YOUR ASSIGNMENT: Taking the line with "blue semicircle: (53, 145)" as the first and the line with "cyan rectangle: (252, 402)" as the last, set down exactly every line in that range from the entries below, and no more.
SUPPLIED DATA below:
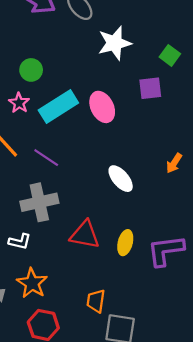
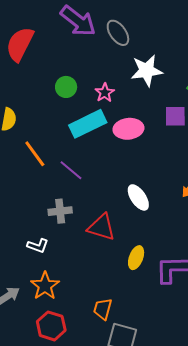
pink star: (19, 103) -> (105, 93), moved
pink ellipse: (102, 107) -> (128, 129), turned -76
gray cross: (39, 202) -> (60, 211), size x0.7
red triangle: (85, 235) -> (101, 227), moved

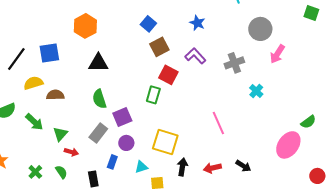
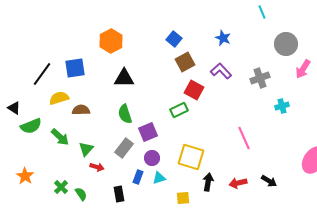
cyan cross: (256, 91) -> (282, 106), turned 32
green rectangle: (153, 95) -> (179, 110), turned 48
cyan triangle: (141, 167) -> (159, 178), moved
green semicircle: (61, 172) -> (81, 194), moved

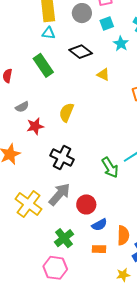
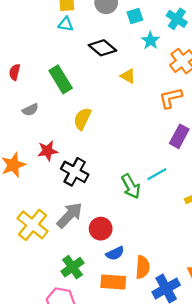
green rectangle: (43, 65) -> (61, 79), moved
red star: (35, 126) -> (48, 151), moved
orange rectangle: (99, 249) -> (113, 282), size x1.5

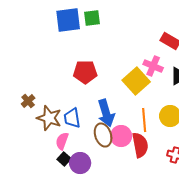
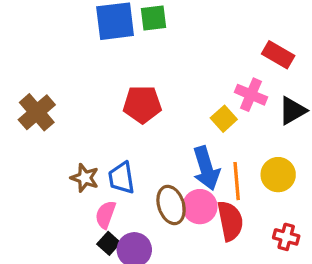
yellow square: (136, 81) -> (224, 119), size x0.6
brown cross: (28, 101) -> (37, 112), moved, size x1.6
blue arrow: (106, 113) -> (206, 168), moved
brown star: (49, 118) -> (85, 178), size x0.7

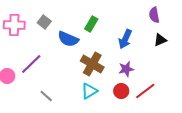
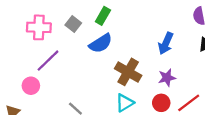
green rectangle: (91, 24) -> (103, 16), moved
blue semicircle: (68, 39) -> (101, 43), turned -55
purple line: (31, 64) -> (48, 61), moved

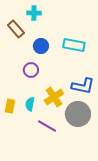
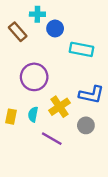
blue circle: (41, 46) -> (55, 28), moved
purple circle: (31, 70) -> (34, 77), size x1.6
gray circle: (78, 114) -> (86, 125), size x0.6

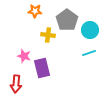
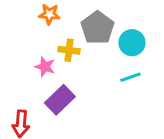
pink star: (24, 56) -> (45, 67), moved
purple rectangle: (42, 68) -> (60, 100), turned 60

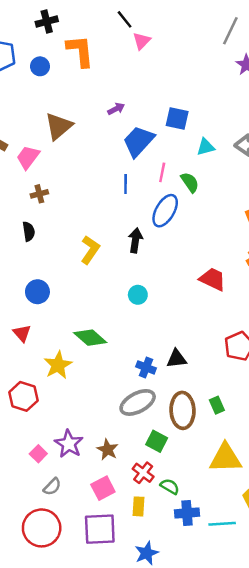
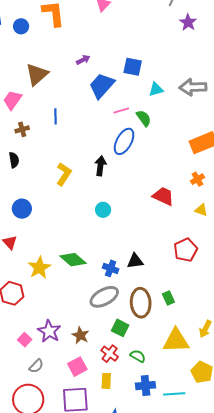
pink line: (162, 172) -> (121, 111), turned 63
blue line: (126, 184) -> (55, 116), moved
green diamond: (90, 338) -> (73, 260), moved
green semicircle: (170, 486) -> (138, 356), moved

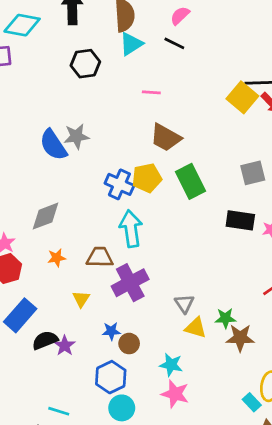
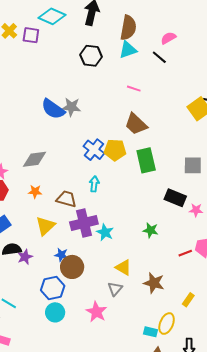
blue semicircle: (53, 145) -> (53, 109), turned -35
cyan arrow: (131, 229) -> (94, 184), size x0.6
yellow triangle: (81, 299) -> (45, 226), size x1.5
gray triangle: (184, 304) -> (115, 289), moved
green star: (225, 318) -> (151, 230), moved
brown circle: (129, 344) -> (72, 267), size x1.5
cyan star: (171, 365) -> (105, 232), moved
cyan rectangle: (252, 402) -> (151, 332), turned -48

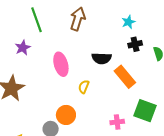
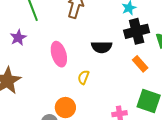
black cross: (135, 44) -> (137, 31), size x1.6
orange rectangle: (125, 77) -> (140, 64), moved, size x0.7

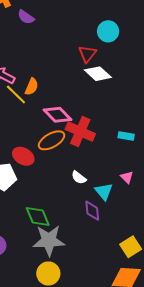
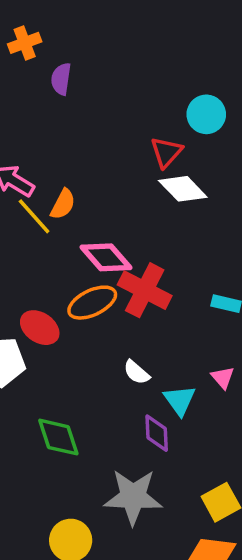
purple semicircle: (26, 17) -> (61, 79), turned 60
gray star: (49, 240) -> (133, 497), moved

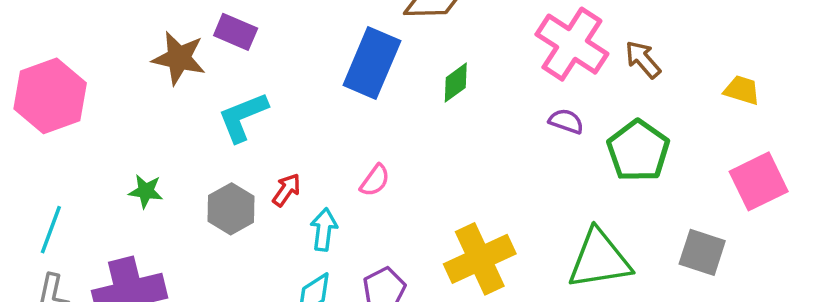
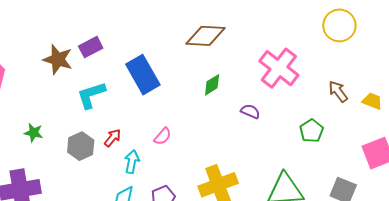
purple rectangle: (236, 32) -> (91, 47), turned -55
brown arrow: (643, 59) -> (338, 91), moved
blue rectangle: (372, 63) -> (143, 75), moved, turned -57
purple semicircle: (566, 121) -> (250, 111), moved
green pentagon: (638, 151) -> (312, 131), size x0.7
End of SUPPLIED DATA.
WORKED SOLUTION:
blue semicircle: (53, 145) -> (53, 109), turned -35
cyan arrow: (131, 229) -> (94, 184), size x0.6
yellow triangle: (81, 299) -> (45, 226), size x1.5
gray triangle: (184, 304) -> (115, 289), moved
green star: (225, 318) -> (151, 230), moved
brown circle: (129, 344) -> (72, 267), size x1.5
cyan star: (171, 365) -> (105, 232), moved
cyan rectangle: (252, 402) -> (151, 332), turned -48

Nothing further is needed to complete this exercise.